(Scene image comparisons)
= = = = = = =

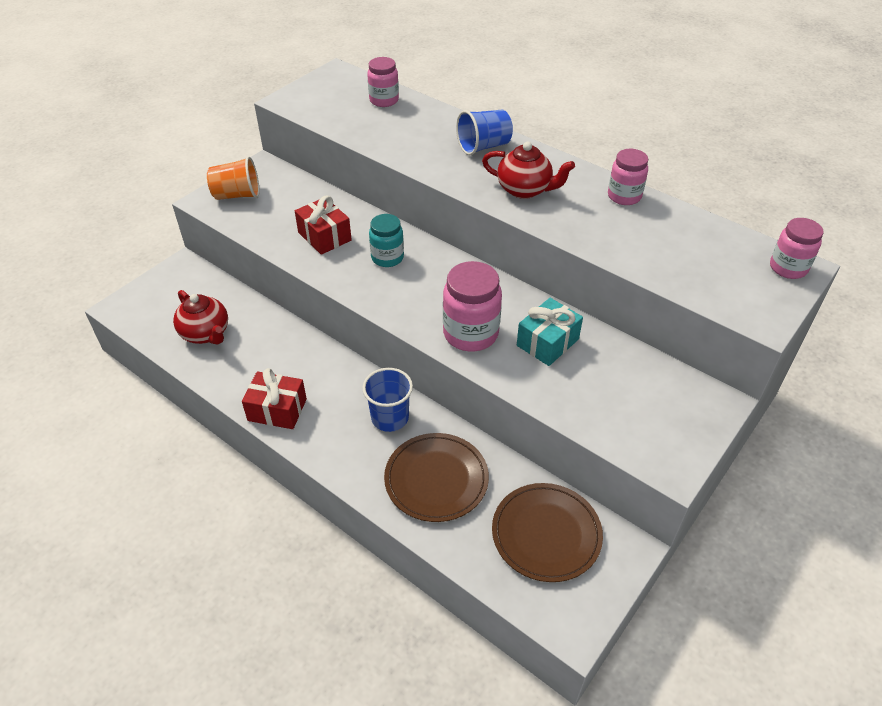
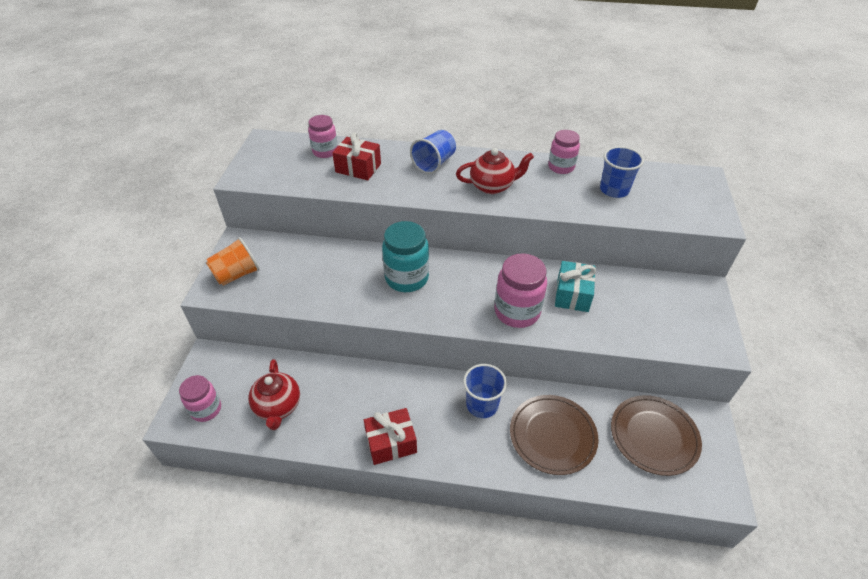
camera: 30 degrees left, 0 degrees up
(206, 333) = (278, 407): red teapot -> red teapot turned 60 degrees clockwise
(324, 236) = (342, 281): red gift -> red gift (358, 168)
(387, 258) = (407, 278): turquoise jar -> turquoise jar, size x1.54
(664, 241) = (614, 190): none -> blue cup
(788, 268) = (698, 180): pink jar -> pink jar (206, 409)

= = = = = = =

--- WHAT THE EXERCISE ASKS ---
The entries above need to be printed again exactly; please exclude all pictures.

--- ANSWER TO THE PROBLEM ---
camera: 30 degrees left, 0 degrees up
(206, 333) = (278, 407): red teapot -> red teapot turned 60 degrees clockwise
(324, 236) = (342, 281): red gift -> red gift (358, 168)
(387, 258) = (407, 278): turquoise jar -> turquoise jar, size x1.54
(664, 241) = (614, 190): none -> blue cup
(788, 268) = (698, 180): pink jar -> pink jar (206, 409)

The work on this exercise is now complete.